(Excerpts from a spatial reasoning dataset)
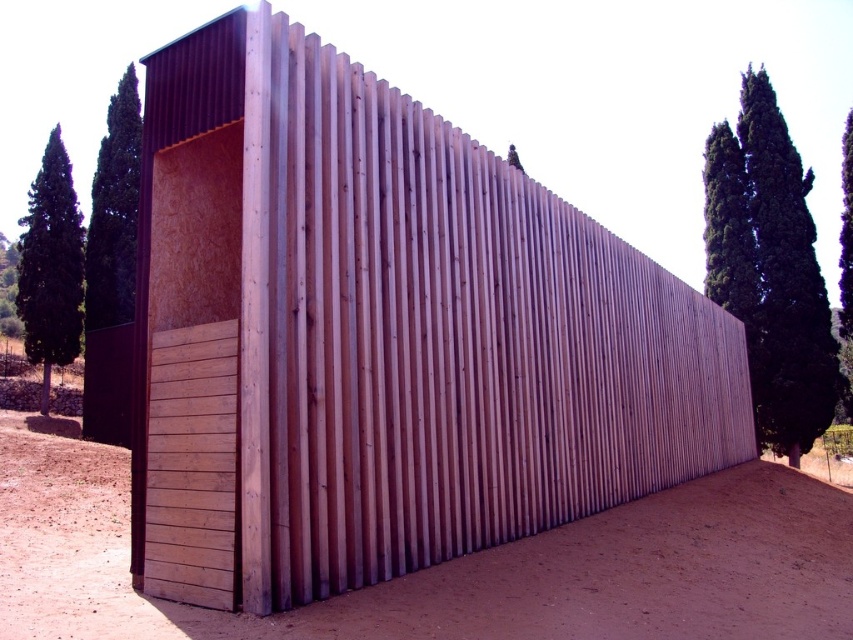
Question: Is brown sandy dirt at lower center in front of green leafy cypress at left?

Choices:
 (A) yes
 (B) no

Answer: (A)

Question: Which object appears closest to the camera in this image?

Choices:
 (A) green textured cypress tree at left
 (B) wooden fence at center
 (C) green leafy cypress at upper right

Answer: (B)

Question: Observing the image, what is the correct spatial positioning of brown sandy dirt at lower center in reference to green leafy cypress at upper right?

Choices:
 (A) right
 (B) left

Answer: (B)

Question: Which point is farther to the camera?

Choices:
 (A) 57,147
 (B) 462,484
 (C) 114,186

Answer: (A)

Question: Which is nearer to the green leafy cypress at left?

Choices:
 (A) green textured cypress tree at left
 (B) brown sandy dirt at lower center
 (C) wooden fence at center
 (D) green leafy cypress at upper right

Answer: (A)

Question: Does brown sandy dirt at lower center appear over green leafy cypress at upper right?

Choices:
 (A) yes
 (B) no

Answer: (B)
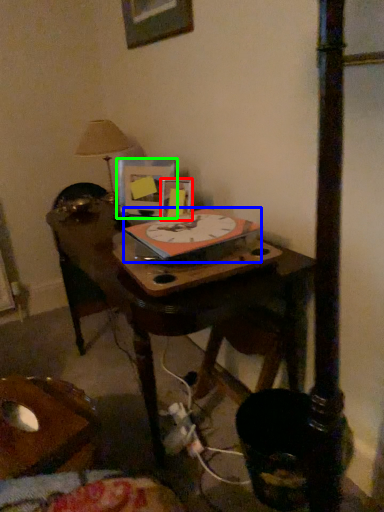
Question: Which object is the closest to the picture frame (highlighted by a red box)? Choose among these: clock (highlighted by a blue box) or picture frame (highlighted by a green box).

Choices:
 (A) clock
 (B) picture frame

Answer: (B)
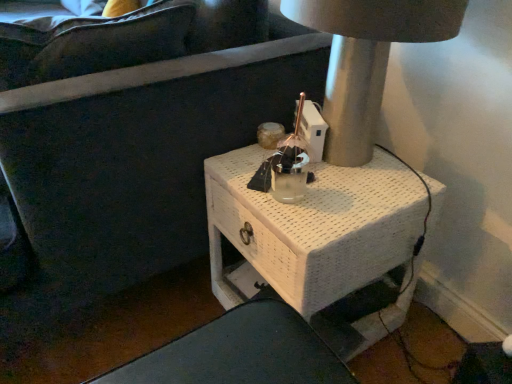
Question: Is there a large distance between white woven table at center and matte gray table lamp at upper right?

Choices:
 (A) yes
 (B) no

Answer: (B)

Question: Is the depth of white woven table at center less than that of matte gray table lamp at upper right?

Choices:
 (A) no
 (B) yes

Answer: (A)

Question: Is white woven table at center wider than matte gray table lamp at upper right?

Choices:
 (A) no
 (B) yes

Answer: (B)

Question: From a real-world perspective, does white woven table at center sit lower than matte gray table lamp at upper right?

Choices:
 (A) no
 (B) yes

Answer: (B)

Question: From the image's perspective, is white woven table at center above matte gray table lamp at upper right?

Choices:
 (A) no
 (B) yes

Answer: (A)

Question: Does white woven table at center have a lesser width compared to matte gray table lamp at upper right?

Choices:
 (A) yes
 (B) no

Answer: (B)

Question: Can you confirm if matte gray table lamp at upper right is thinner than white woven table at center?

Choices:
 (A) yes
 (B) no

Answer: (A)

Question: From the image's perspective, is matte gray table lamp at upper right below white woven table at center?

Choices:
 (A) no
 (B) yes

Answer: (A)

Question: Would you consider matte gray table lamp at upper right to be distant from white woven table at center?

Choices:
 (A) no
 (B) yes

Answer: (A)

Question: Would you say matte gray table lamp at upper right is outside white woven table at center?

Choices:
 (A) yes
 (B) no

Answer: (A)

Question: Does matte gray table lamp at upper right turn towards white woven table at center?

Choices:
 (A) yes
 (B) no

Answer: (B)

Question: Is matte gray table lamp at upper right looking in the opposite direction of white woven table at center?

Choices:
 (A) yes
 (B) no

Answer: (B)

Question: Is matte gray table lamp at upper right to the left or to the right of white woven table at center in the image?

Choices:
 (A) left
 (B) right

Answer: (B)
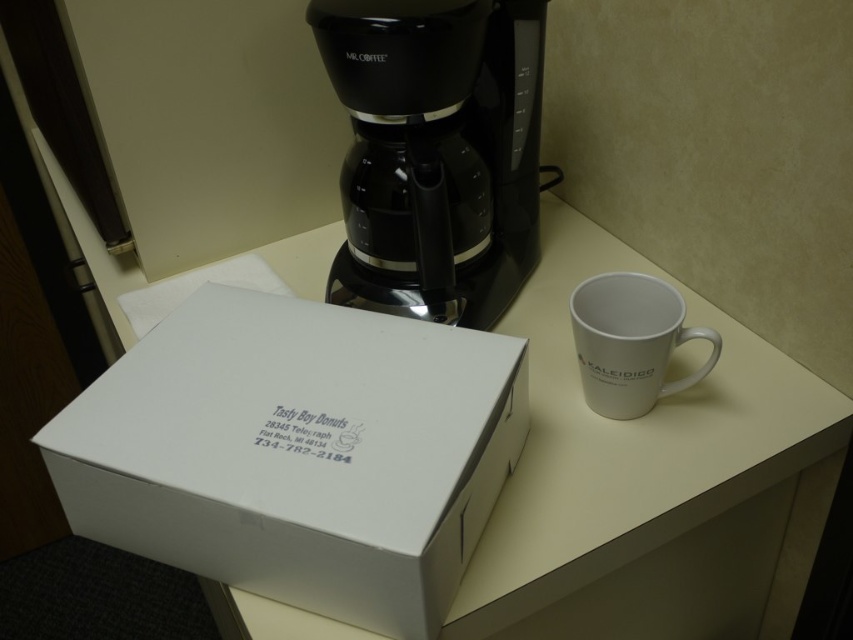
From the picture: You are organizing the workspace and want to place the white cardboard box at center and the white matte table at center in a way that maximizes the space. Which object should you place closer to the edge of the desk to ensure stability?

The white cardboard box at center is smaller than the white matte table at center, so placing the white cardboard box at center closer to the edge would allow the larger table to occupy more central space while maintaining stability.

You are organizing a small meeting and need to place a 12cm wide document on the white matte table at center and the white ceramic mug at right. Can both items fit side by side on the table?

The white matte table at center has a larger size compared to the white ceramic mug at right, so yes, both items can fit side by side on the table.

You are a delivery person who needs to place a new coffee maker on the desk. The new coffee maker is 16 inches long. Can the white cardboard box at center be moved out of the way to make space for the new coffee maker?

The white cardboard box at center is 16.79 inches away from the camera. Since the new coffee maker is only 16 inches long, the box can be moved closer to the camera by approximately 0.79 inches to accommodate the new coffee maker without overlapping.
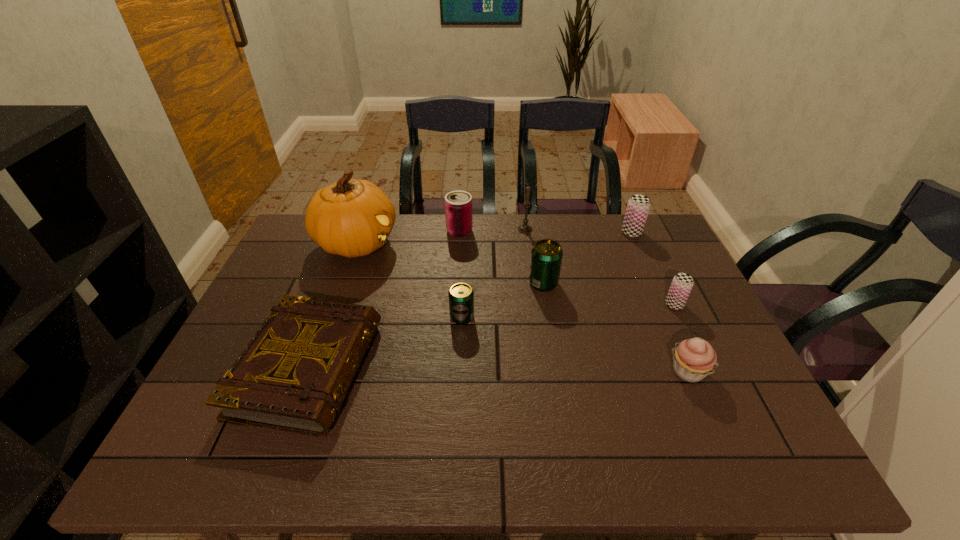
In order to click on cupcake that is at the right edge in this screenshot , I will do `click(693, 359)`.

Where is `object present at the far left corner`? object present at the far left corner is located at coordinates (352, 218).

What are the coordinates of `object that is positioned at the near left corner` in the screenshot? It's located at (294, 374).

You are a GUI agent. You are given a task and a screenshot of the screen. Output one action in this format:
    pyautogui.click(x=<x>, y=<y>)
    Task: Click on the object that is at the far right corner
    
    Given the screenshot: What is the action you would take?
    pyautogui.click(x=638, y=206)

This screenshot has width=960, height=540. What are the coordinates of `vacant space at the far edge` in the screenshot? It's located at (438, 237).

This screenshot has width=960, height=540. I want to click on vacant space at the near edge of the desktop, so click(x=362, y=466).

Identify the location of blank space at the right edge of the desktop. The image size is (960, 540). (722, 368).

Locate an element on the screen. Image resolution: width=960 pixels, height=540 pixels. free spot between the gray candle and the brown hardback book is located at coordinates (417, 299).

I want to click on blank region between the leftmost beer can and the second beer can from left to right, so click(x=503, y=300).

Where is `free spot between the pink can and the bigger green beer can`? free spot between the pink can and the bigger green beer can is located at coordinates (501, 257).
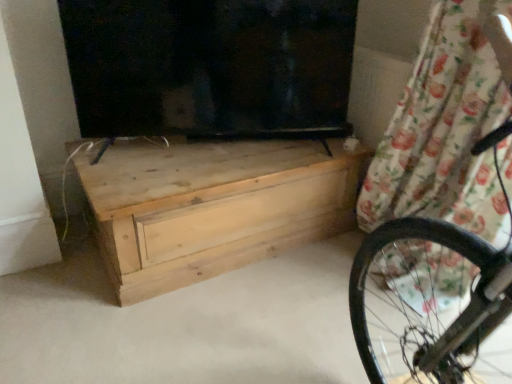
Find the location of a particular element. This screenshot has height=384, width=512. free space that is in between natural wood chest of drawers at center and floral fabric curtain at upper right is located at coordinates (279, 284).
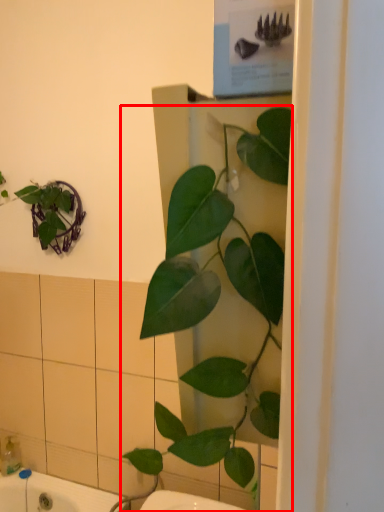
Question: Considering the relative positions of houseplant (annotated by the red box) and soap dispenser in the image provided, where is houseplant (annotated by the red box) located with respect to the staircase?

Choices:
 (A) right
 (B) left

Answer: (A)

**PROMPT**
Reproduce every line of the listing above word for word, omitting the picture markers.

**THE COMPLETED TASK**
Question: Is brown sandy dirt at lower center in front of green leafy cypress at left?

Choices:
 (A) yes
 (B) no

Answer: (A)

Question: Which object appears closest to the camera in this image?

Choices:
 (A) green textured cypress tree at left
 (B) wooden fence at center
 (C) green leafy cypress at upper right

Answer: (B)

Question: Observing the image, what is the correct spatial positioning of brown sandy dirt at lower center in reference to green leafy cypress at upper right?

Choices:
 (A) right
 (B) left

Answer: (B)

Question: Which point is farther to the camera?

Choices:
 (A) 57,147
 (B) 462,484
 (C) 114,186

Answer: (A)

Question: Which is nearer to the green leafy cypress at left?

Choices:
 (A) green textured cypress tree at left
 (B) brown sandy dirt at lower center
 (C) wooden fence at center
 (D) green leafy cypress at upper right

Answer: (A)

Question: Does brown sandy dirt at lower center appear over green leafy cypress at upper right?

Choices:
 (A) yes
 (B) no

Answer: (B)
Question: Which object is the closest to the picture frame (highlighted by a red box)? Choose among these: clock (highlighted by a blue box) or picture frame (highlighted by a green box).

Choices:
 (A) clock
 (B) picture frame

Answer: (B)
Question: Is there a large distance between white woven table at center and matte gray table lamp at upper right?

Choices:
 (A) yes
 (B) no

Answer: (B)

Question: Is the depth of white woven table at center less than that of matte gray table lamp at upper right?

Choices:
 (A) no
 (B) yes

Answer: (A)

Question: Is white woven table at center wider than matte gray table lamp at upper right?

Choices:
 (A) no
 (B) yes

Answer: (B)

Question: From a real-world perspective, does white woven table at center sit lower than matte gray table lamp at upper right?

Choices:
 (A) no
 (B) yes

Answer: (B)

Question: From the image's perspective, is white woven table at center above matte gray table lamp at upper right?

Choices:
 (A) no
 (B) yes

Answer: (A)

Question: Does white woven table at center have a lesser width compared to matte gray table lamp at upper right?

Choices:
 (A) yes
 (B) no

Answer: (B)

Question: Can you confirm if matte gray table lamp at upper right is thinner than white woven table at center?

Choices:
 (A) yes
 (B) no

Answer: (A)

Question: From the image's perspective, is matte gray table lamp at upper right below white woven table at center?

Choices:
 (A) no
 (B) yes

Answer: (A)

Question: Would you consider matte gray table lamp at upper right to be distant from white woven table at center?

Choices:
 (A) no
 (B) yes

Answer: (A)

Question: Would you say matte gray table lamp at upper right is outside white woven table at center?

Choices:
 (A) yes
 (B) no

Answer: (A)

Question: Does matte gray table lamp at upper right turn towards white woven table at center?

Choices:
 (A) yes
 (B) no

Answer: (B)

Question: Is matte gray table lamp at upper right looking in the opposite direction of white woven table at center?

Choices:
 (A) yes
 (B) no

Answer: (B)

Question: Is matte gray table lamp at upper right to the left or to the right of white woven table at center in the image?

Choices:
 (A) left
 (B) right

Answer: (B)
From the picture: You are organizing the workspace and want to place the white cardboard box at center and the white matte table at center in a way that maximizes the space. Which object should you place closer to the edge of the desk to ensure stability?

The white cardboard box at center is smaller than the white matte table at center, so placing the white cardboard box at center closer to the edge would allow the larger table to occupy more central space while maintaining stability.

You are organizing a small meeting and need to place a 12cm wide document on the white matte table at center and the white ceramic mug at right. Can both items fit side by side on the table?

The white matte table at center has a larger size compared to the white ceramic mug at right, so yes, both items can fit side by side on the table.

You are a delivery person who needs to place a new coffee maker on the desk. The new coffee maker is 16 inches long. Can the white cardboard box at center be moved out of the way to make space for the new coffee maker?

The white cardboard box at center is 16.79 inches away from the camera. Since the new coffee maker is only 16 inches long, the box can be moved closer to the camera by approximately 0.79 inches to accommodate the new coffee maker without overlapping.
In order to click on cupcake that is at the right edge in this screenshot , I will do `click(693, 359)`.

Where is `object present at the far left corner`? object present at the far left corner is located at coordinates (352, 218).

What are the coordinates of `object that is positioned at the near left corner` in the screenshot? It's located at (294, 374).

You are a GUI agent. You are given a task and a screenshot of the screen. Output one action in this format:
    pyautogui.click(x=<x>, y=<y>)
    Task: Click on the object that is at the far right corner
    
    Given the screenshot: What is the action you would take?
    pyautogui.click(x=638, y=206)

This screenshot has width=960, height=540. What are the coordinates of `vacant space at the far edge` in the screenshot? It's located at (438, 237).

This screenshot has width=960, height=540. I want to click on vacant space at the near edge of the desktop, so click(x=362, y=466).

Identify the location of blank space at the right edge of the desktop. The image size is (960, 540). (722, 368).

Locate an element on the screen. Image resolution: width=960 pixels, height=540 pixels. free spot between the gray candle and the brown hardback book is located at coordinates (417, 299).

I want to click on blank region between the leftmost beer can and the second beer can from left to right, so click(x=503, y=300).

Where is `free spot between the pink can and the bigger green beer can`? free spot between the pink can and the bigger green beer can is located at coordinates (501, 257).
Find the location of a particular element. This screenshot has height=384, width=512. free space that is in between natural wood chest of drawers at center and floral fabric curtain at upper right is located at coordinates (279, 284).
Question: Considering the relative positions of houseplant (annotated by the red box) and soap dispenser in the image provided, where is houseplant (annotated by the red box) located with respect to the staircase?

Choices:
 (A) right
 (B) left

Answer: (A)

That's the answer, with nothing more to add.